**WHAT IS NEEDED**.
Which lines run from the one containing "LUX2 pin SCL: D9 -> D5" to the end of the records? Write them out exactly, both ends included, and nothing else.

·····

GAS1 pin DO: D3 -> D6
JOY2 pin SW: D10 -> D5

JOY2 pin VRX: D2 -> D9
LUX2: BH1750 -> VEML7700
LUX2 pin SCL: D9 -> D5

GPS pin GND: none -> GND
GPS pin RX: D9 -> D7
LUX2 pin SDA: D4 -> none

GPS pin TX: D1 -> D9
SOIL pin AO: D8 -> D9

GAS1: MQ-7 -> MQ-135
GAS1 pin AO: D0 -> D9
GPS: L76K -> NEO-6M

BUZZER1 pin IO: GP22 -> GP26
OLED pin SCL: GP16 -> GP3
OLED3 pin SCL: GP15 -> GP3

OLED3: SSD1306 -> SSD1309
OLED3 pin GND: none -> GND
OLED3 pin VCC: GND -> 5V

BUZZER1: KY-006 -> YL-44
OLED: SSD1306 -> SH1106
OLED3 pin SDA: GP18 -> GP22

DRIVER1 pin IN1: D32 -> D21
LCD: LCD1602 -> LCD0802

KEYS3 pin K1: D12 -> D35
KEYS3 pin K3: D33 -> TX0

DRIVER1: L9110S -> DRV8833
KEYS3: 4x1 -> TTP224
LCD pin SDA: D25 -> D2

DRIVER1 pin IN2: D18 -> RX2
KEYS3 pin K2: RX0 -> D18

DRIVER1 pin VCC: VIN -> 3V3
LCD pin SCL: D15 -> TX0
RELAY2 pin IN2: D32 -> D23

·····

**TASK SOLUTION**.
LUX2 pin SCL: D9 -> D5

GPS pin GND: none -> GND
GPS pin RX: D9 -> D7
LUX2 pin SDA: D4 -> none

GPS pin TX: D1 -> D9
SOIL pin AO: D8 -> D9

GAS1: MQ-7 -> MQ-135
GAS1 pin AO: D0 -> D9
GPS: L76K -> NEO-6M

BUZZER1 pin IO: GP22 -> GP26
OLED pin SCL: GP16 -> GP3
OLED3 pin SCL: GP15 -> GP3

OLED3: SSD1306 -> SSD1309
OLED3 pin GND: none -> GND
OLED3 pin VCC: GND -> 5V

BUZZER1: KY-006 -> YL-44
OLED: SSD1306 -> SH1106
OLED3 pin SDA: GP18 -> GP22

DRIVER1 pin IN1: D32 -> D21
LCD: LCD1602 -> LCD0802

KEYS3 pin K1: D12 -> D35
KEYS3 pin K3: D33 -> TX0

DRIVER1: L9110S -> DRV8833
KEYS3: 4x1 -> TTP224
LCD pin SDA: D25 -> D2

DRIVER1 pin IN2: D18 -> RX2
KEYS3 pin K2: RX0 -> D18

DRIVER1 pin VCC: VIN -> 3V3
LCD pin SCL: D15 -> TX0
RELAY2 pin IN2: D32 -> D23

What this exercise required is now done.